= WHAT YOU NEED TO DO =
Copying nothing before it, reproduce the line that holds "pink plate K2" and every line after it in the data, exactly.

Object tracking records
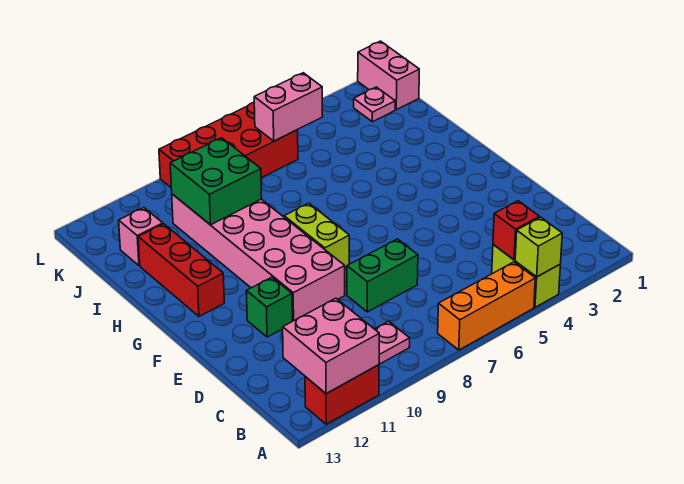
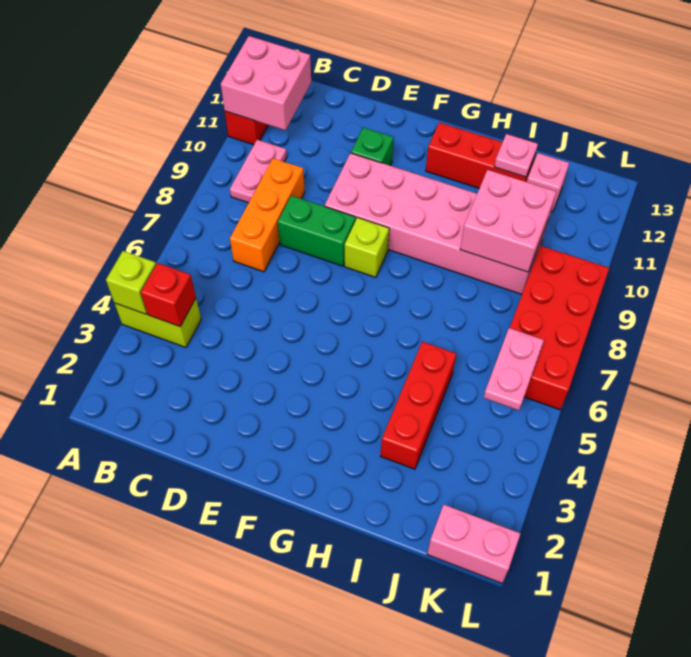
orange brick A5:A7 level 1 -> orange brick C7:C9 level 1
green brick D7:D8 level 1 -> green brick D8:E8 level 1
lime brick F8:G8 level 1 -> lime brick F8 level 1
none -> red brick I3:I5 level 1
green brick I9:J10 level 2 -> pink brick I9:J10 level 2
pink plate K2 level 1 -> pink plate I12 level 2
pink brick K5:K6 level 2 -> pink plate K5:K6 level 2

= ANSWER TO THIS TASK =
pink plate K2 level 1 -> pink plate I12 level 2
pink brick K5:K6 level 2 -> pink plate K5:K6 level 2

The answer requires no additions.